*DIRECTIONS:*
Copy each line below in which the string "none" appears.

*SUPPLIED MATERIAL:*
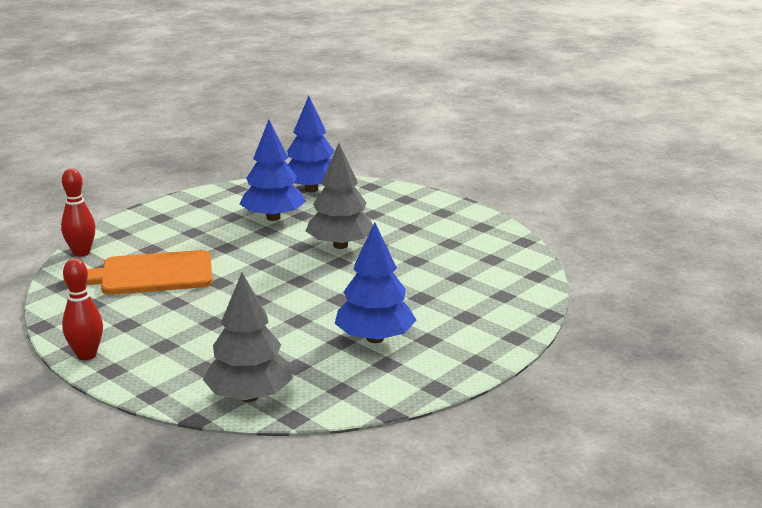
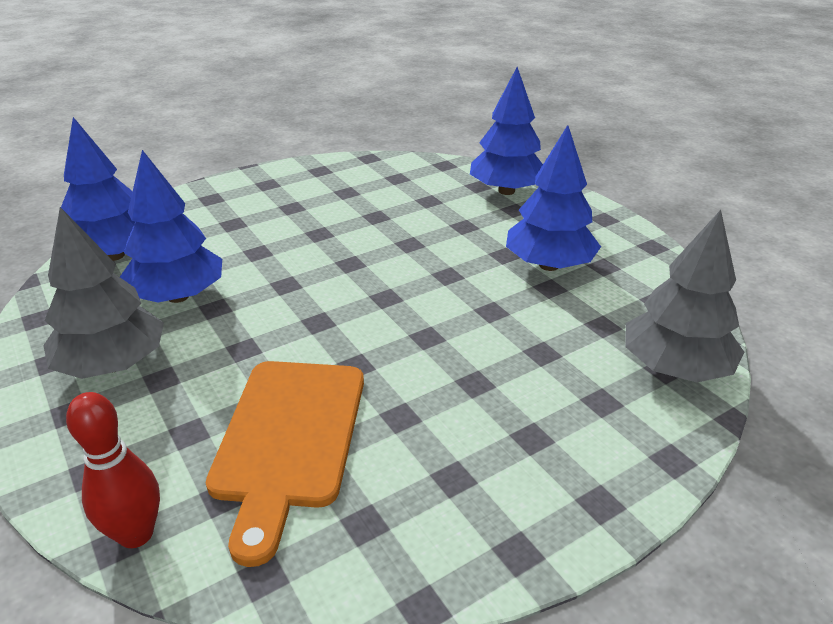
camera: 75 degrees left, 10 degrees up
red bowling pin [62,258,103,360] -> none
grey tree [306,143,373,249] -> grey tree moved to [43,207,164,379]
none -> blue tree [470,67,543,195]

*ANSWER FOR THE TASK:*
red bowling pin [62,258,103,360] -> none
none -> blue tree [470,67,543,195]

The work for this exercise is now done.